Object change listings
◆ ◆ ◆ ◆ ◆

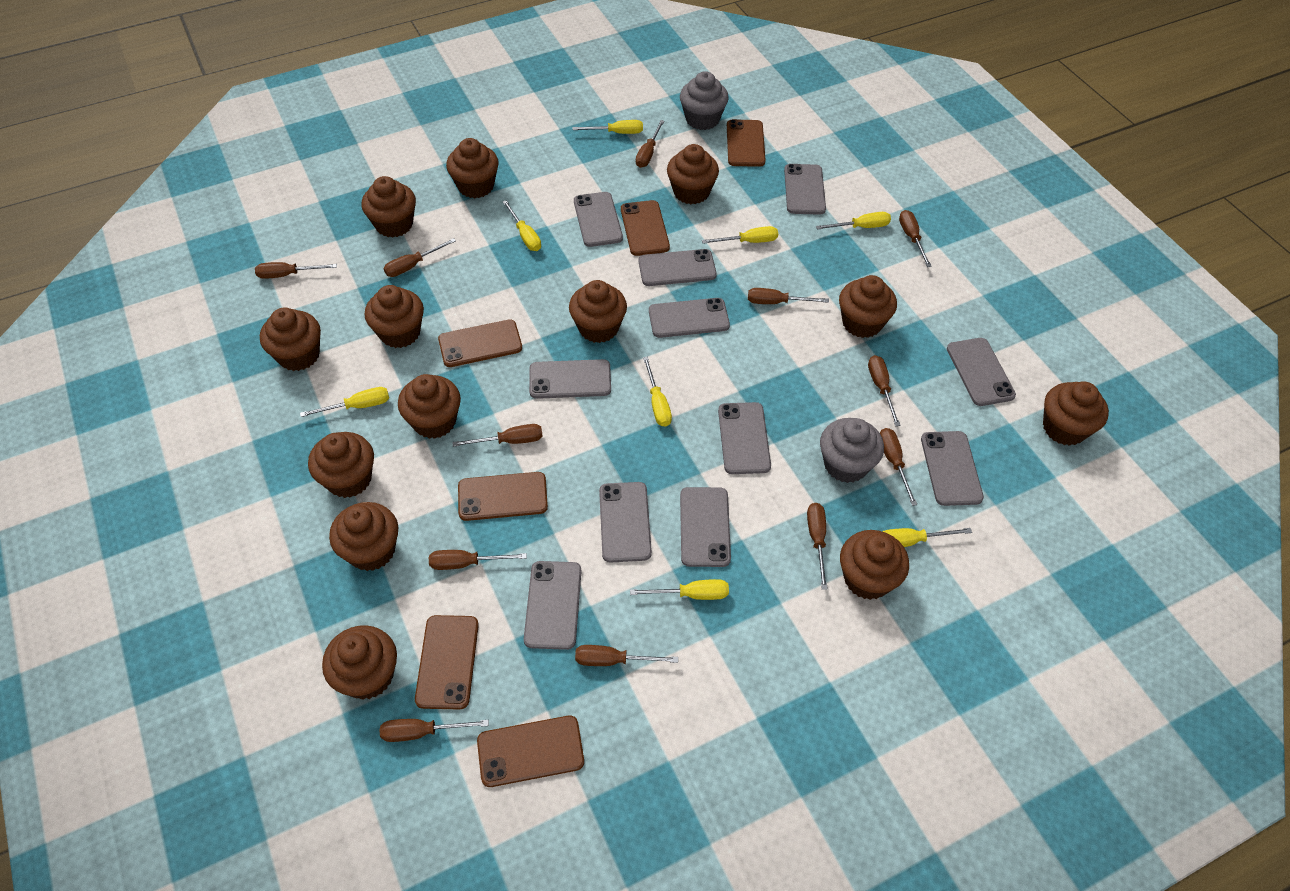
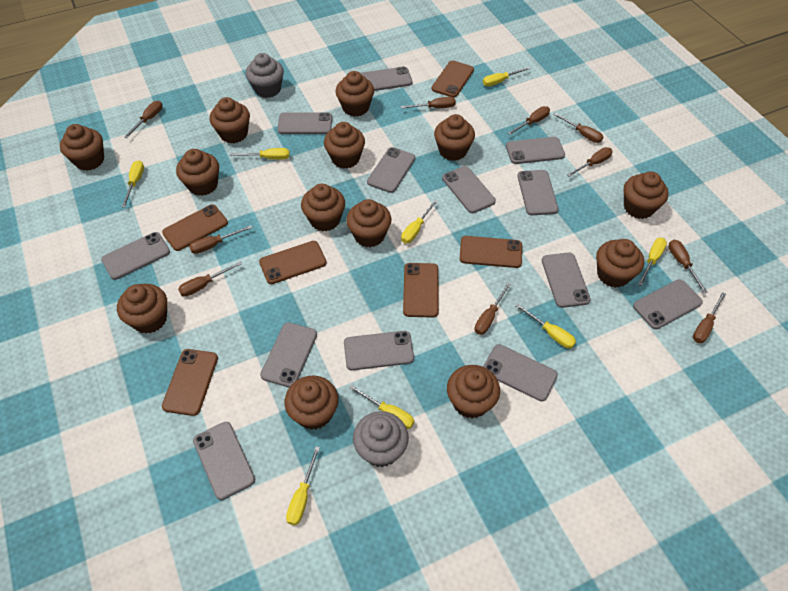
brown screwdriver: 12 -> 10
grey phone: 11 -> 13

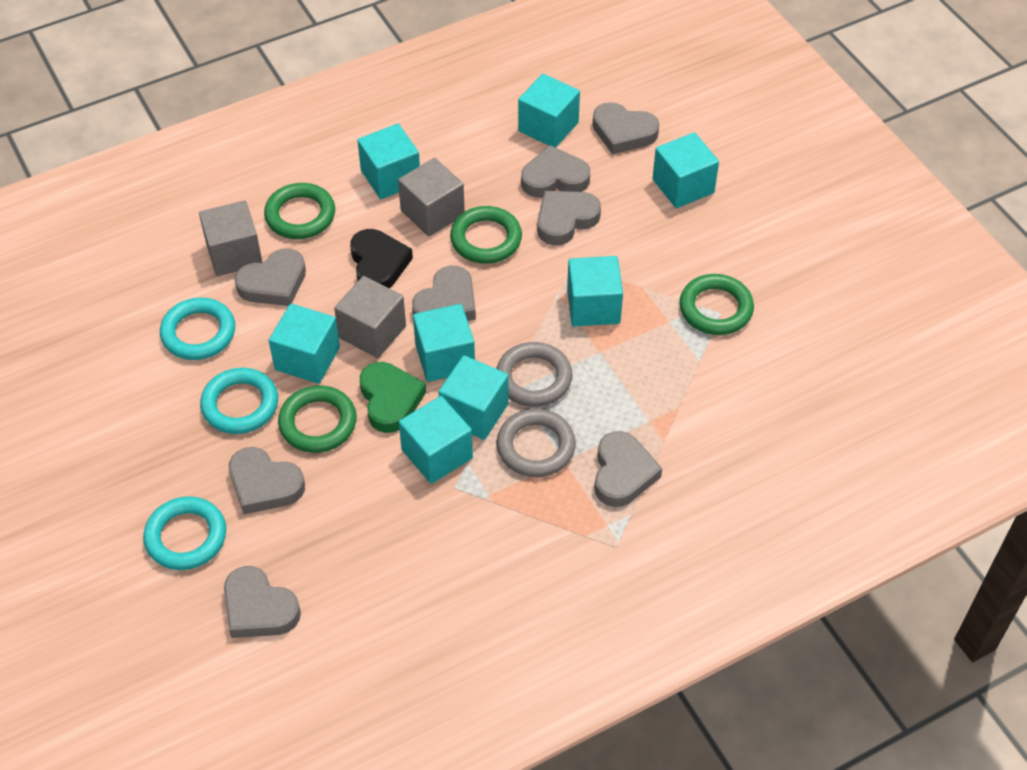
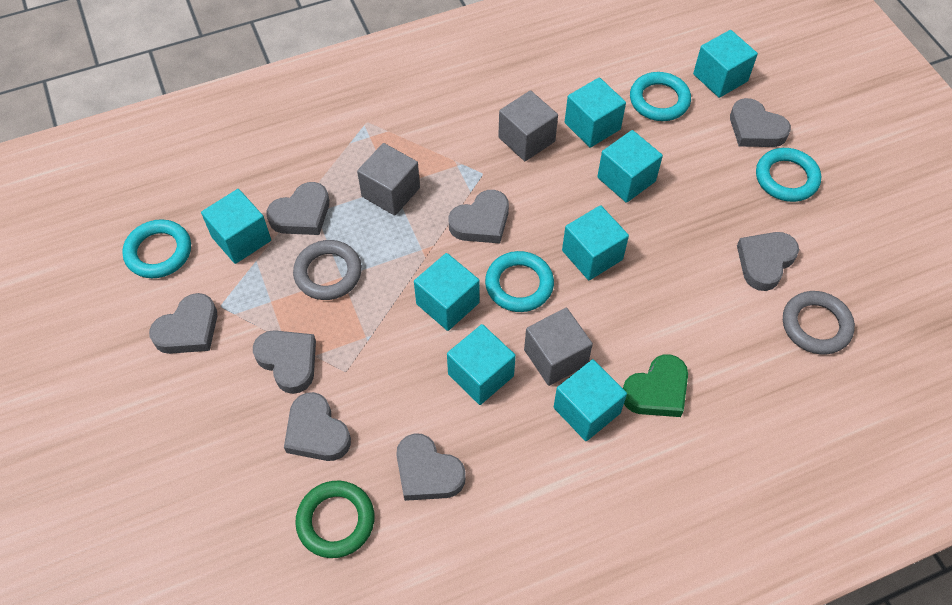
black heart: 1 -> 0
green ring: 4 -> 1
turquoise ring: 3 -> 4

◆ ◆ ◆ ◆ ◆

**The task**. Every line from the one containing "grey phone: 11 -> 13" through the end of the entries above is to be copied exactly; pictures are to be left out.

**Exercise result**.
grey phone: 11 -> 13

black heart: 1 -> 0
green ring: 4 -> 1
turquoise ring: 3 -> 4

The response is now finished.